• [WORK TO COMPLETE]: Among the entries below, extract exactly the lines that run from the one with "DIGITS pin CLK: D23 -> TX0" through the one with "SCALE pin DT: RX0 -> D35", both ends included.

• [STUDY MATERIAL]:
:::::

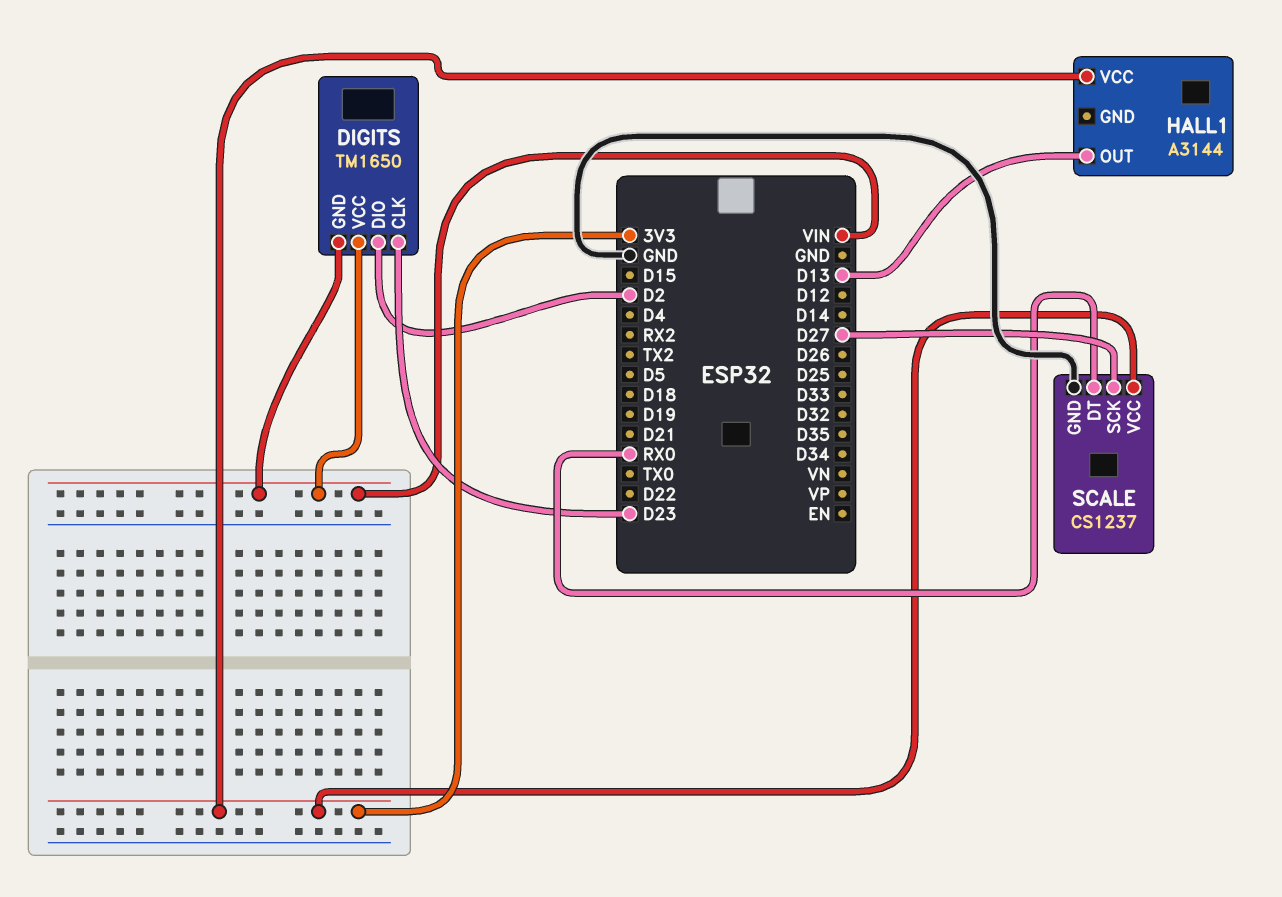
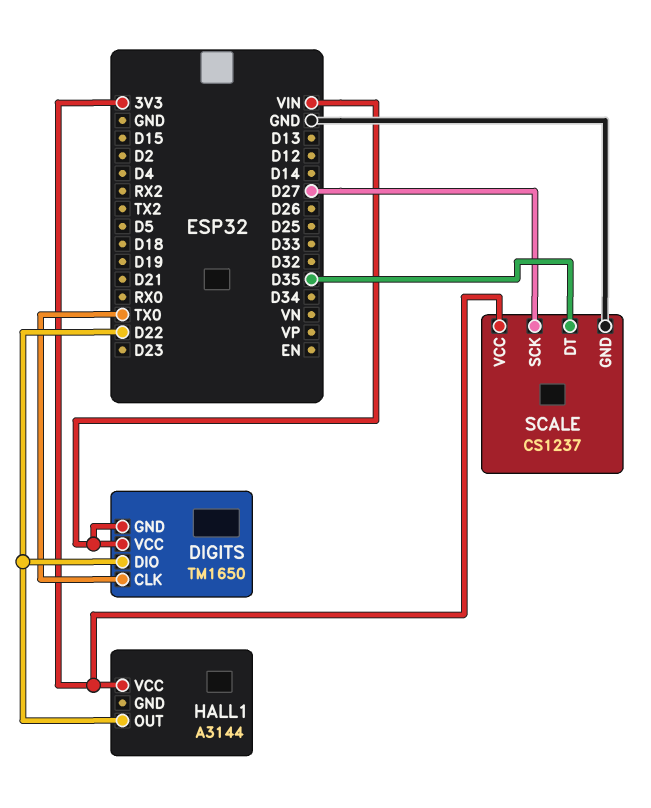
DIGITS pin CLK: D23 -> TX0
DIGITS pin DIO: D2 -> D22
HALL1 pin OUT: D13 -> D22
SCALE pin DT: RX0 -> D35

:::::

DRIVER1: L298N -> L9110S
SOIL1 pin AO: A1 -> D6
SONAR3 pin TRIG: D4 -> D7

:::::

• [RESULT FOR THIS EXERCISE]:
DIGITS pin CLK: D23 -> TX0
DIGITS pin DIO: D2 -> D22
HALL1 pin OUT: D13 -> D22
SCALE pin DT: RX0 -> D35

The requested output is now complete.